### MATERIAL FOR THIS TASK

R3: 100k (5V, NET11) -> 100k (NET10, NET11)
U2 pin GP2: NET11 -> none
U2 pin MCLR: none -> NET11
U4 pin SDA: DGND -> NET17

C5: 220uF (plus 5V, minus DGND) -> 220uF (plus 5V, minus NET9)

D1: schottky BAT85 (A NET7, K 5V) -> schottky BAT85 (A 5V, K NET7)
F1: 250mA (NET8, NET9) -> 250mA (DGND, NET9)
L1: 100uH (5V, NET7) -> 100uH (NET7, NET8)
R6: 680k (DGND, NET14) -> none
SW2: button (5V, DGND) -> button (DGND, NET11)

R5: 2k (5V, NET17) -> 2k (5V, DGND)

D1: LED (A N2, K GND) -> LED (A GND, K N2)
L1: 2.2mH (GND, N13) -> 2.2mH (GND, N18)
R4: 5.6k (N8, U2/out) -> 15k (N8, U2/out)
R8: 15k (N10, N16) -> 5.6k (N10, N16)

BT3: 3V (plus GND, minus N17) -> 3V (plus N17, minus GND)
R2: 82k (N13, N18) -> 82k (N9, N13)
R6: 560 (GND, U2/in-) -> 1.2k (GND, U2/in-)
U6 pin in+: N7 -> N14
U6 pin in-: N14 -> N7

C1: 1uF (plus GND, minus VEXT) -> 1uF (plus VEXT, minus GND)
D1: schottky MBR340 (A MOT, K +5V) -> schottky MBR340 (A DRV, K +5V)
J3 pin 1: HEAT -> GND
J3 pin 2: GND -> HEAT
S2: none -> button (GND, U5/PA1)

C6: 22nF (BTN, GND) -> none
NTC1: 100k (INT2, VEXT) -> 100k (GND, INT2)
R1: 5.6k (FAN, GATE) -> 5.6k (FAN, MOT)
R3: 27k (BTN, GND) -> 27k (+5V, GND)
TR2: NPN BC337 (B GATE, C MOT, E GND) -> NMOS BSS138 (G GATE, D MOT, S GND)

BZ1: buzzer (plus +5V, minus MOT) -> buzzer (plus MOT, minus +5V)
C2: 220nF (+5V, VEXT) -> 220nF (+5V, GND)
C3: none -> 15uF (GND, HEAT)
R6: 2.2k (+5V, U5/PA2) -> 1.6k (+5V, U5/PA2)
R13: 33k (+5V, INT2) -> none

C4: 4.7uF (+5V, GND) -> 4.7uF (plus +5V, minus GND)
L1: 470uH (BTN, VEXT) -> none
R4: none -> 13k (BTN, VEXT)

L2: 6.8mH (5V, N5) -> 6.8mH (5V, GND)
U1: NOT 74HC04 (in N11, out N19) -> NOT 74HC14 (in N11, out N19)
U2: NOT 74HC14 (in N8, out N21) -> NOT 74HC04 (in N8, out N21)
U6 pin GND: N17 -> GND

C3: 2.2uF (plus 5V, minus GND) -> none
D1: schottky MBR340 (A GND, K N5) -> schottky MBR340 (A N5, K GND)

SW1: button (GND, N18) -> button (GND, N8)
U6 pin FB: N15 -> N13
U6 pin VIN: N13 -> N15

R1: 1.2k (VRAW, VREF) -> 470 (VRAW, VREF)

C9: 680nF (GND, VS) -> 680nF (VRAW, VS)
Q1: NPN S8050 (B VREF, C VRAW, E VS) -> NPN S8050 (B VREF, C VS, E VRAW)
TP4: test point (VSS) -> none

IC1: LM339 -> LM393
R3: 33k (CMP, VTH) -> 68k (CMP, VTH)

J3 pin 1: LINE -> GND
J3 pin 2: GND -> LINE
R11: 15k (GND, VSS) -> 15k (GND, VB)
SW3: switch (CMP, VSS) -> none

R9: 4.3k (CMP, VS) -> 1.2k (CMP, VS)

######

| EXERCISE DETAILS |
Going back over the entries above, copy word for word every line from the one that has "R4: 5.6k (N8, U2/out) -> 15k (N8, U2/out)" on through the one that has "U6 pin in+: N7 -> N14".

| THE ANSWER |
R4: 5.6k (N8, U2/out) -> 15k (N8, U2/out)
R8: 15k (N10, N16) -> 5.6k (N10, N16)

BT3: 3V (plus GND, minus N17) -> 3V (plus N17, minus GND)
R2: 82k (N13, N18) -> 82k (N9, N13)
R6: 560 (GND, U2/in-) -> 1.2k (GND, U2/in-)
U6 pin in+: N7 -> N14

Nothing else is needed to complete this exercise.